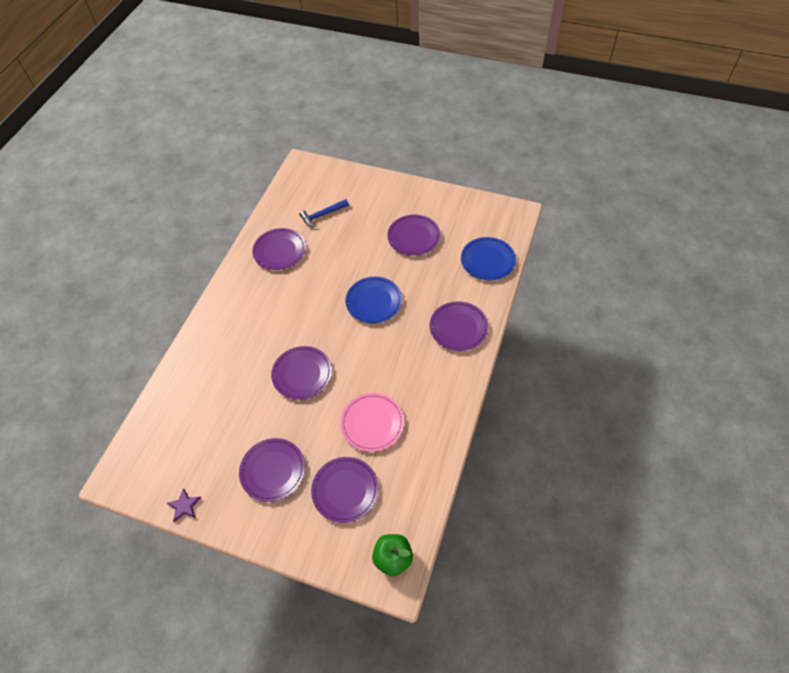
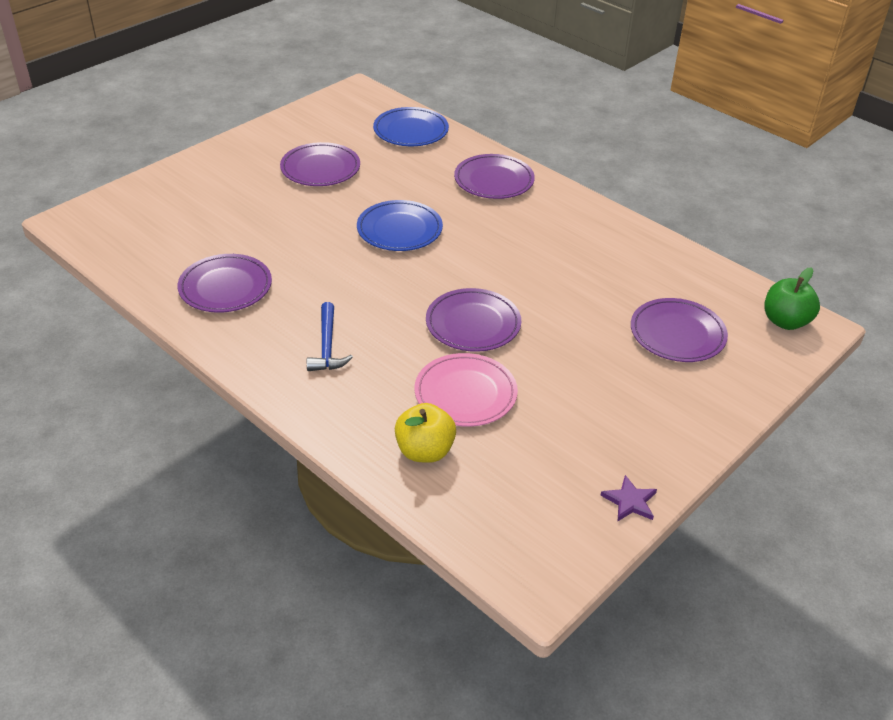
camera: 70 degrees left, 15 degrees down
(189, 393) = (425, 451): none -> yellow apple
(273, 470) = (615, 392): purple plate -> none
(322, 215) = (198, 229): blue hammer -> blue hammer (327, 346)
(372, 423) = (591, 285): pink plate -> pink plate (465, 394)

_ _ _

* **EXERCISE REQUIREMENTS**: What is needed is an exact transcription of every entry, minus the pictures.

* **EXERCISE RESULT**:
camera: 70 degrees left, 15 degrees down
(189, 393) = (425, 451): none -> yellow apple
(273, 470) = (615, 392): purple plate -> none
(322, 215) = (198, 229): blue hammer -> blue hammer (327, 346)
(372, 423) = (591, 285): pink plate -> pink plate (465, 394)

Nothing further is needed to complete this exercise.